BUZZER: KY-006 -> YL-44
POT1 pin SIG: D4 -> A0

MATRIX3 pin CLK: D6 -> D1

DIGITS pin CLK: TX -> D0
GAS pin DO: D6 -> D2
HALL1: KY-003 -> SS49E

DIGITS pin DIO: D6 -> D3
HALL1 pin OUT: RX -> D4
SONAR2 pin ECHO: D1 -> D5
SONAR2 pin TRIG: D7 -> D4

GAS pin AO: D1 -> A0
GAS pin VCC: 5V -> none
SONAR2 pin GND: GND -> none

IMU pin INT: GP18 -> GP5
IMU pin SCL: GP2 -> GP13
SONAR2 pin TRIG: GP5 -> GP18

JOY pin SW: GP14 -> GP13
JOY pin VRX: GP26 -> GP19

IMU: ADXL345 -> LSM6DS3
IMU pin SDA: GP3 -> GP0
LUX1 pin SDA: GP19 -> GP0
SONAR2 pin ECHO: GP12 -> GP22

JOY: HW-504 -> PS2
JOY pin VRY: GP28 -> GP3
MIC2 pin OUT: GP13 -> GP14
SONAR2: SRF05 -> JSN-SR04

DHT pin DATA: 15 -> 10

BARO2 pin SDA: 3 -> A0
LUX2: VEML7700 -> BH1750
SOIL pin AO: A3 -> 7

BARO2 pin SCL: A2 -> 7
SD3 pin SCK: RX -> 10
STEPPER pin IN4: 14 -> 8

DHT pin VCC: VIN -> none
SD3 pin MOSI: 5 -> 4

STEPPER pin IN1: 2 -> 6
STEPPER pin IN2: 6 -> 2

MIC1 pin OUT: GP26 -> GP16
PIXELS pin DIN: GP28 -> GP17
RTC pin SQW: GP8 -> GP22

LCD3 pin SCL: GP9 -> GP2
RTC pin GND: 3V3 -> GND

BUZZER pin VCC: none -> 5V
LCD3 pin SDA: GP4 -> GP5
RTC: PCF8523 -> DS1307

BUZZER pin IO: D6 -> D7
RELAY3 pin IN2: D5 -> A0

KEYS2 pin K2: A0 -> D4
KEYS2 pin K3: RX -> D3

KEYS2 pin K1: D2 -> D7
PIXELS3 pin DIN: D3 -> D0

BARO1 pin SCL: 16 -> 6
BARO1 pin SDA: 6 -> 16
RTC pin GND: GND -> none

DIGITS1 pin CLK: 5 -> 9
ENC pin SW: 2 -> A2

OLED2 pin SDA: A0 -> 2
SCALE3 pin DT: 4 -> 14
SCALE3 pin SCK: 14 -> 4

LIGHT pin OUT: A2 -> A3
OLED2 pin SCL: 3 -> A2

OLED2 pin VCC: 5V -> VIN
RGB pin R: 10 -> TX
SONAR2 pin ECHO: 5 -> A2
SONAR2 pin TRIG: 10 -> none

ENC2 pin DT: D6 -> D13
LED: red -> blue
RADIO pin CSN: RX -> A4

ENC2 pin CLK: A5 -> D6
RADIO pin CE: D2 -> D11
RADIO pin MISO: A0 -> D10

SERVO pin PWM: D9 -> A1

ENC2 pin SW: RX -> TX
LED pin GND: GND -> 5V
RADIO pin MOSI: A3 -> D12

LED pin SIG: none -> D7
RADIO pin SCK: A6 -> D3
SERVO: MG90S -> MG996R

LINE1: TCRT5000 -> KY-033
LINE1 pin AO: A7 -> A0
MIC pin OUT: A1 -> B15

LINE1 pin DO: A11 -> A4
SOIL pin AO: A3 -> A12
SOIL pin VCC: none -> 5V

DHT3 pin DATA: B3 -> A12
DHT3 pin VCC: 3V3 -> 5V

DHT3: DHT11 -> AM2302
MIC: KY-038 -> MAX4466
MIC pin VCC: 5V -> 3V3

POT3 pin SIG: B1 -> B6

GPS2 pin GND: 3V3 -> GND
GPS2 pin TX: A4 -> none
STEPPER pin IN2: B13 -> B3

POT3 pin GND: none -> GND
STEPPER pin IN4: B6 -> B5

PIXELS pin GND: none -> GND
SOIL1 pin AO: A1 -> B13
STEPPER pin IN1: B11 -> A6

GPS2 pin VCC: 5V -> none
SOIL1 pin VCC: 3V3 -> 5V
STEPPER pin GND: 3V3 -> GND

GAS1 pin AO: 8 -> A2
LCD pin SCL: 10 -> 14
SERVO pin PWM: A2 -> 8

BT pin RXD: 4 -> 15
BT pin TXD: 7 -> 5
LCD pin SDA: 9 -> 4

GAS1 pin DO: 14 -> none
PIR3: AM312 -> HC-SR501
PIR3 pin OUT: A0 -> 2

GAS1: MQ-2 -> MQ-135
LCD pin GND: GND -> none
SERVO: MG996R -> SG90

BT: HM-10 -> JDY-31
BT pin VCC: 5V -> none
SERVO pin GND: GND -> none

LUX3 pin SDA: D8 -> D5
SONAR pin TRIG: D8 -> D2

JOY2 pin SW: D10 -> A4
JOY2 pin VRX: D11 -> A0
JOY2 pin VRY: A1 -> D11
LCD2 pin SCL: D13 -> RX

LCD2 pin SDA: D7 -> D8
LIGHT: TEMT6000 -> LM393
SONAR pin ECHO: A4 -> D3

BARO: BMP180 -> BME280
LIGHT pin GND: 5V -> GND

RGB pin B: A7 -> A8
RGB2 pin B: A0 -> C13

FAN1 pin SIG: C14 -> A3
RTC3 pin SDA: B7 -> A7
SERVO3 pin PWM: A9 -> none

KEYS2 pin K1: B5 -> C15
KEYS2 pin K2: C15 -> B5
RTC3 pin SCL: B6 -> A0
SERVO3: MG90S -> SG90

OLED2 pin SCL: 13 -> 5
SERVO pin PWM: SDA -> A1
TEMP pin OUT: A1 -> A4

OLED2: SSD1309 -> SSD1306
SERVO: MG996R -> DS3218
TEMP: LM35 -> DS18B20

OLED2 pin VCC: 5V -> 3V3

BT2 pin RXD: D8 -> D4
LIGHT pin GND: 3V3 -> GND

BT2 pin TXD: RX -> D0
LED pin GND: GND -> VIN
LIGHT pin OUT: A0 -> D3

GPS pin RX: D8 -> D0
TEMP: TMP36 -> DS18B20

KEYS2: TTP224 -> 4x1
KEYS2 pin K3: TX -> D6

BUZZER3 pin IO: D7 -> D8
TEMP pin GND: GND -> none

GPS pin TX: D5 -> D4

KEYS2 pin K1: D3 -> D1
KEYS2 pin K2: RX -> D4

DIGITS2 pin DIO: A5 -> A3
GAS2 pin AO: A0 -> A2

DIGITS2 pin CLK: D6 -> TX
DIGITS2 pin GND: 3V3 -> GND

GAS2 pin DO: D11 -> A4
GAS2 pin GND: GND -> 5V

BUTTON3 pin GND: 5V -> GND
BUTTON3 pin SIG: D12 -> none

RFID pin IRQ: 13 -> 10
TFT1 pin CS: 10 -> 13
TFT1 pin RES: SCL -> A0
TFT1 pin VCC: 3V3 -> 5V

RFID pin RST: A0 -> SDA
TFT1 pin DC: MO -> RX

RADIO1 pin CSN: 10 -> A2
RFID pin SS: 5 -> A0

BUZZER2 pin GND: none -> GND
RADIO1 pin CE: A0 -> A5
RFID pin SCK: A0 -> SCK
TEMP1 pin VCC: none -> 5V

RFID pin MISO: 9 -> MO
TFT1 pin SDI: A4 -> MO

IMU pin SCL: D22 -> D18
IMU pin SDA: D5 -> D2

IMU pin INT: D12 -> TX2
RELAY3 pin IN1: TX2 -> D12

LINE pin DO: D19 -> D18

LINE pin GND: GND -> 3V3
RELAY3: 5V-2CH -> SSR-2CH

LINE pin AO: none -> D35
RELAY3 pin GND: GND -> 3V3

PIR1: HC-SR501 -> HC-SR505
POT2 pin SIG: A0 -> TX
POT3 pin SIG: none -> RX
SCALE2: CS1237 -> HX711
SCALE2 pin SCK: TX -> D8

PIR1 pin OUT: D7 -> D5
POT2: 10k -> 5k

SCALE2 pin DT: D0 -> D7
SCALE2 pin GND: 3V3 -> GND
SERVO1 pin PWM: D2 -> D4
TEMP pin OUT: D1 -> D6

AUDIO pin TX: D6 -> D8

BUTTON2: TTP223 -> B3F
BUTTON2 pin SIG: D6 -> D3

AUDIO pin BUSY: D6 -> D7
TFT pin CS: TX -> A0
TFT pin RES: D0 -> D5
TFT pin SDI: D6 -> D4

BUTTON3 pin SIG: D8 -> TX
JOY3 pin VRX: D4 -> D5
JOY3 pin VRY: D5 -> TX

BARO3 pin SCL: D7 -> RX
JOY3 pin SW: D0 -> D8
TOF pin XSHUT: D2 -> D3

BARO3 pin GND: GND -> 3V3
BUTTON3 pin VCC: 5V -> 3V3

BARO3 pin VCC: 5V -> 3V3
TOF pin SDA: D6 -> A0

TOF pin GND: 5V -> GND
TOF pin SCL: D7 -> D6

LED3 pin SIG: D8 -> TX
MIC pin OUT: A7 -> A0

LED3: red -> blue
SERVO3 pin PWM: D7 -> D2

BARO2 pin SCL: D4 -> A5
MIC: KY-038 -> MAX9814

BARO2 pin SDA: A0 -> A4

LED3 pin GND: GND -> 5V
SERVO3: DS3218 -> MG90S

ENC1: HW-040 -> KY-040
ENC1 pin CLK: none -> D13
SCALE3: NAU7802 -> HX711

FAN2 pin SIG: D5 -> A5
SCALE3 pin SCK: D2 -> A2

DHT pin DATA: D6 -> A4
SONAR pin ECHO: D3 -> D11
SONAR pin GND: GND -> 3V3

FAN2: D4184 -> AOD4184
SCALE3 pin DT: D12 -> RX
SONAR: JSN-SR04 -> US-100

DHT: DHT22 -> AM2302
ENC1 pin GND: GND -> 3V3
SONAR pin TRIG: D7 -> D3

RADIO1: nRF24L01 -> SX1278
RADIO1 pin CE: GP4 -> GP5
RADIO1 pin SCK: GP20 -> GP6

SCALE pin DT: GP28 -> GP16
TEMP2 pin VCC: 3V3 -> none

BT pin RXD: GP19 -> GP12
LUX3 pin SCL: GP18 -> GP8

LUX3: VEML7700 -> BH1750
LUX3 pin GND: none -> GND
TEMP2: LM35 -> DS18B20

Work instruction:
Count the lines in the listing where the string "ECHO" appears. Answer with the number only.

Task solution:
5